Try it → Take the entries that follow and return exactly the lines from the one holding "C3: 22uF (plus" through the one holding "U5 pin IN+: +12V -> N029", both included. Nothing else is needed.

Task input →
_____

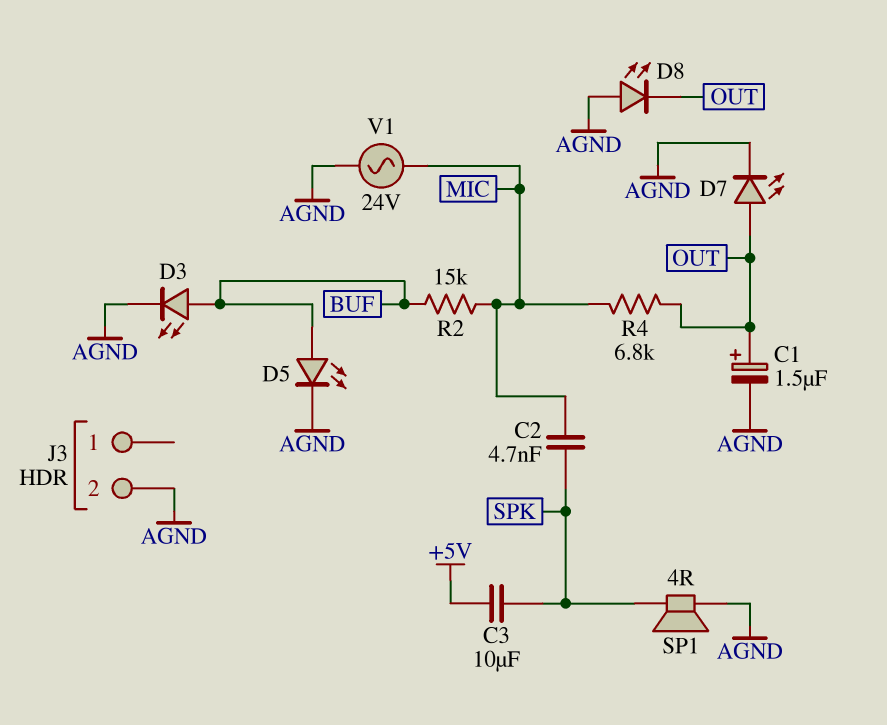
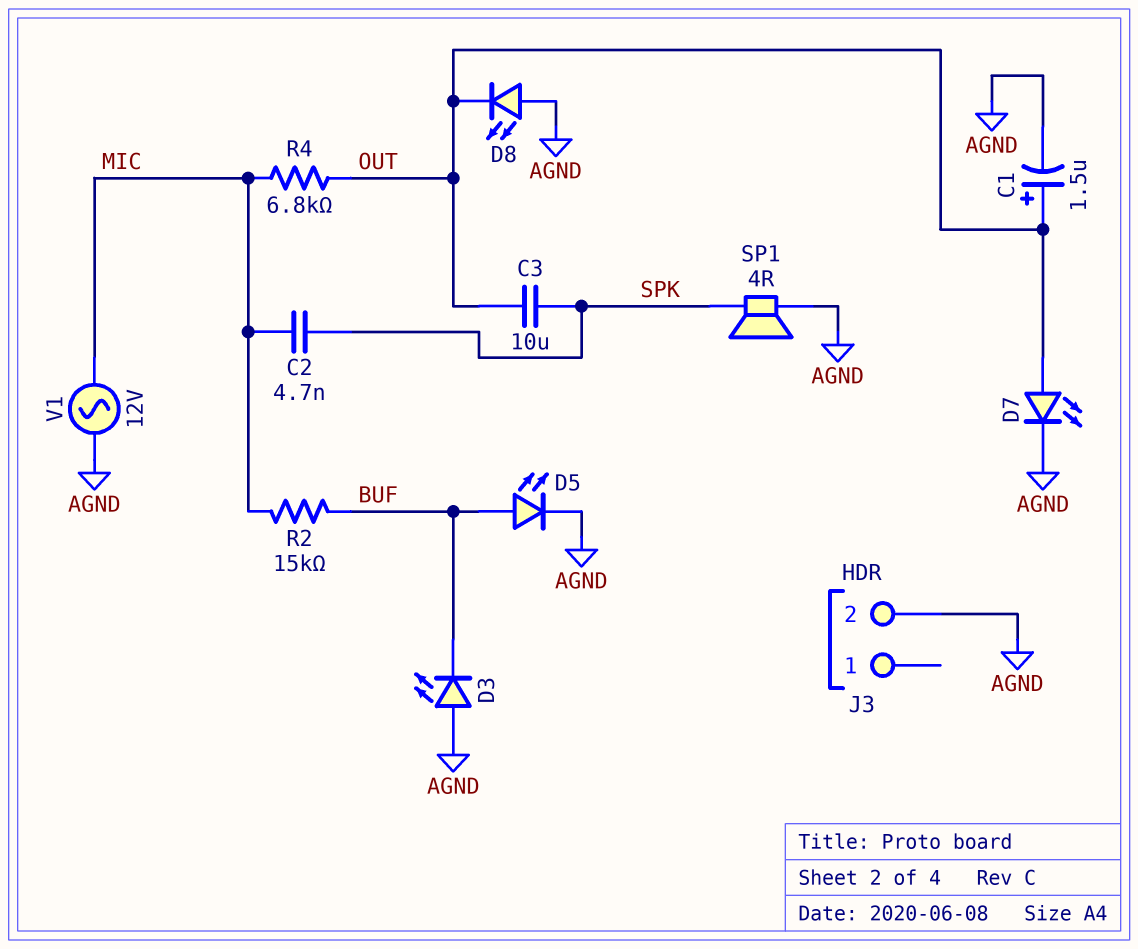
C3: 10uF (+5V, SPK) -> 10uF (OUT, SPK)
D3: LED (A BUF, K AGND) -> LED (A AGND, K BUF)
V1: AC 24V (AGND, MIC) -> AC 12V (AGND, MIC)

_____

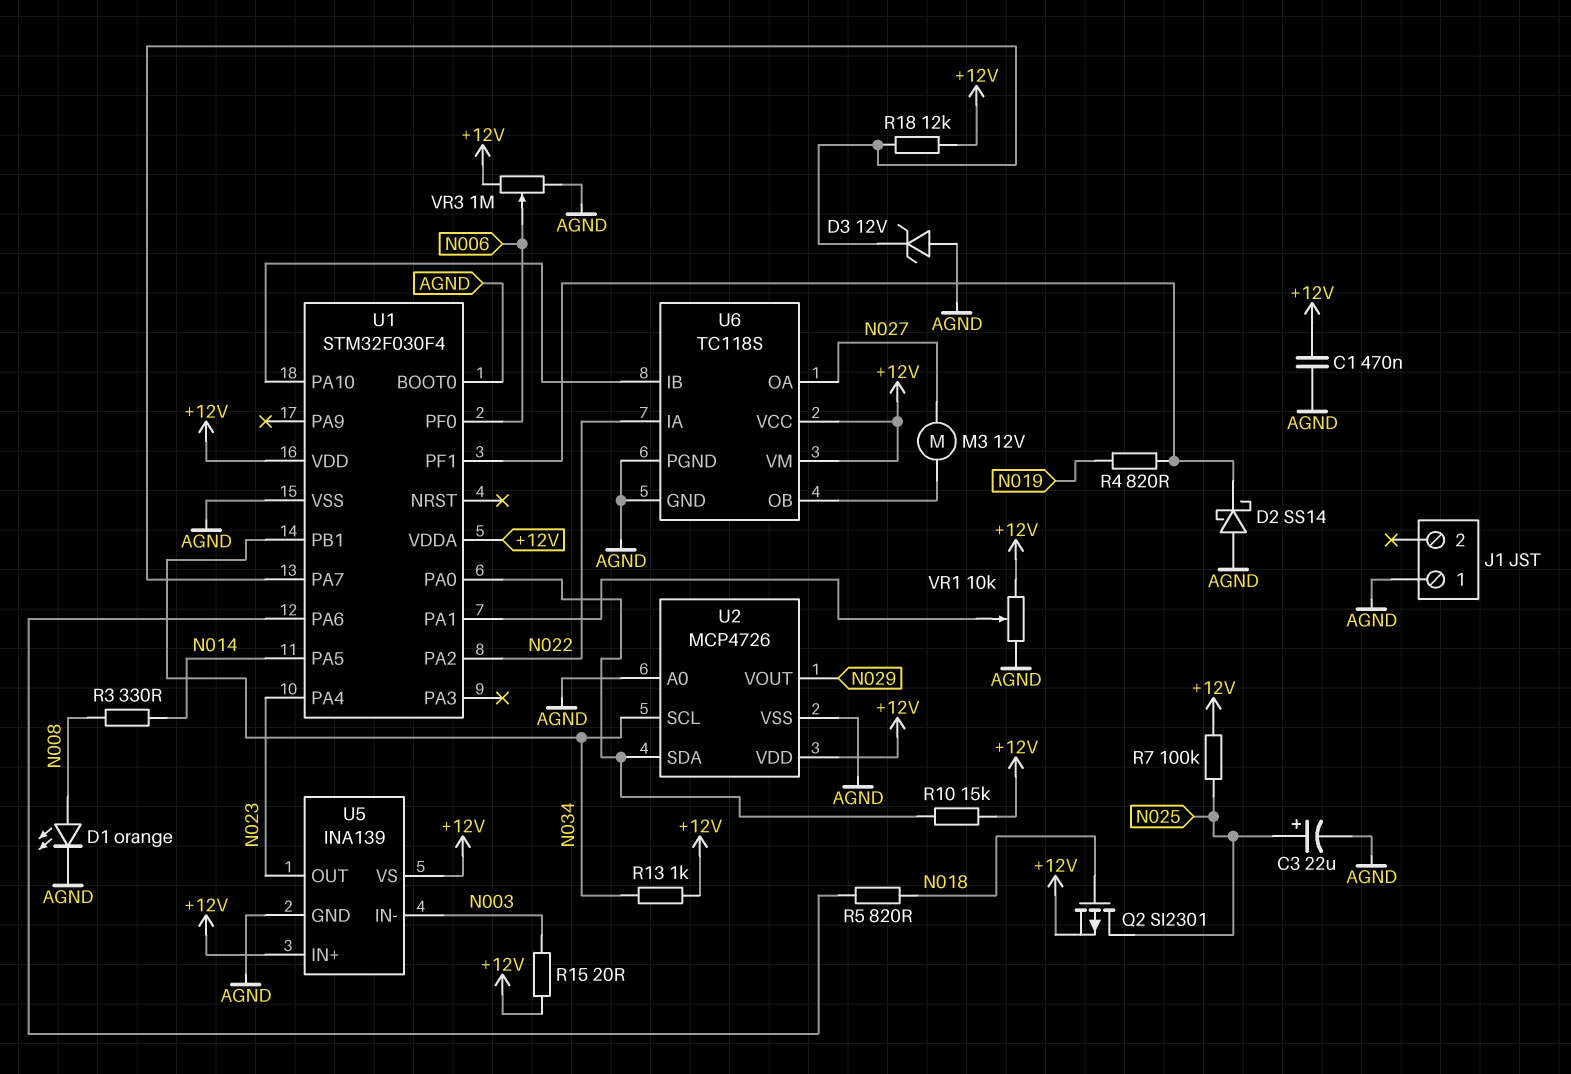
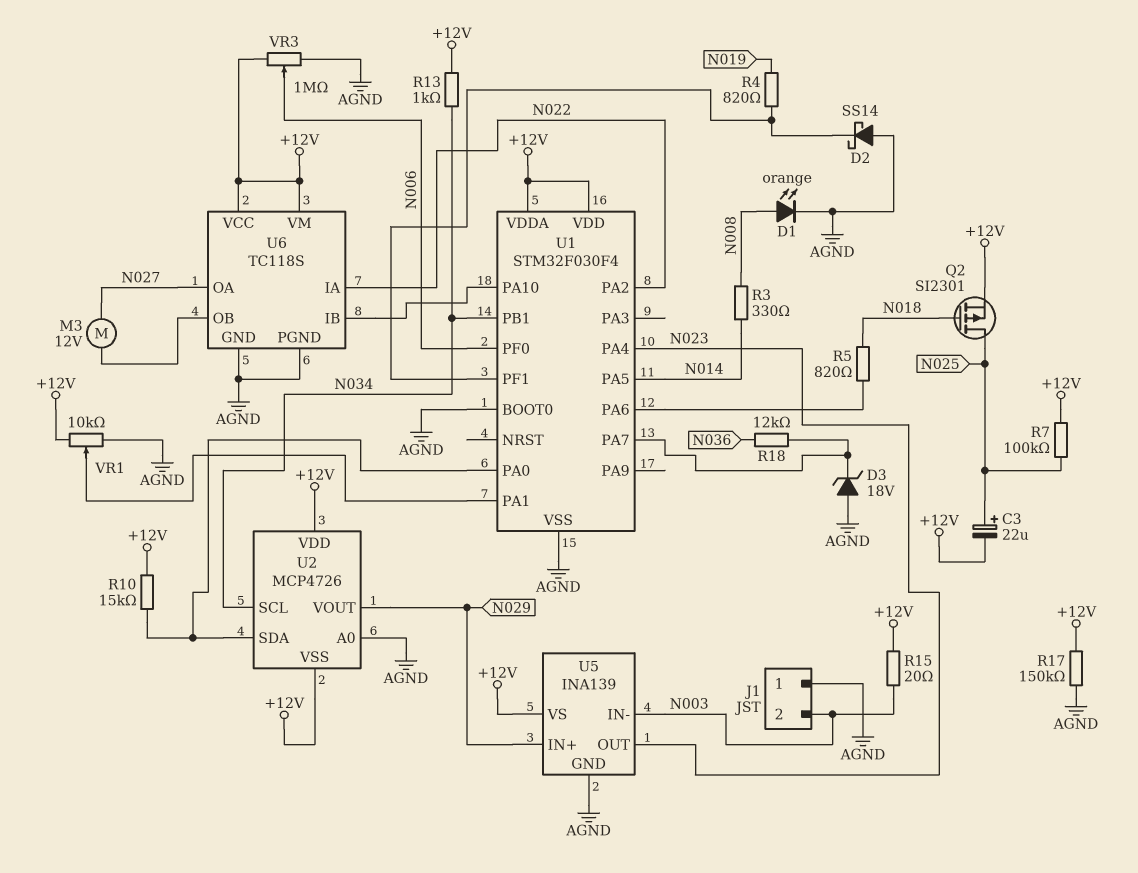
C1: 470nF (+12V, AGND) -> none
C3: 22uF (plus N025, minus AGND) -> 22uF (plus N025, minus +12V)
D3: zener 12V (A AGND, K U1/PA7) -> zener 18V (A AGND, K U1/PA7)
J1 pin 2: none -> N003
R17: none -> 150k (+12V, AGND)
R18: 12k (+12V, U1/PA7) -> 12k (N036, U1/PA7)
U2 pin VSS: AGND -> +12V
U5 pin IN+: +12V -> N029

_____

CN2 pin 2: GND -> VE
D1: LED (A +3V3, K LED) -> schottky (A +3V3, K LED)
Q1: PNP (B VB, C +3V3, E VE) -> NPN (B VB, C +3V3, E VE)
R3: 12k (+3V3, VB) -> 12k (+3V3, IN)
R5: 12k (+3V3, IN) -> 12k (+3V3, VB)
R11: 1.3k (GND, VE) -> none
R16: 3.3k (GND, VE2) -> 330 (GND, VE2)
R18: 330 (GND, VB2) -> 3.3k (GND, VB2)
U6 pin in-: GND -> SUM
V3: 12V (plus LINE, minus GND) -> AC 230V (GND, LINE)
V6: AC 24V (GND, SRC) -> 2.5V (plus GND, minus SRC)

_____

Completed exercise →
C3: 22uF (plus N025, minus AGND) -> 22uF (plus N025, minus +12V)
D3: zener 12V (A AGND, K U1/PA7) -> zener 18V (A AGND, K U1/PA7)
J1 pin 2: none -> N003
R17: none -> 150k (+12V, AGND)
R18: 12k (+12V, U1/PA7) -> 12k (N036, U1/PA7)
U2 pin VSS: AGND -> +12V
U5 pin IN+: +12V -> N029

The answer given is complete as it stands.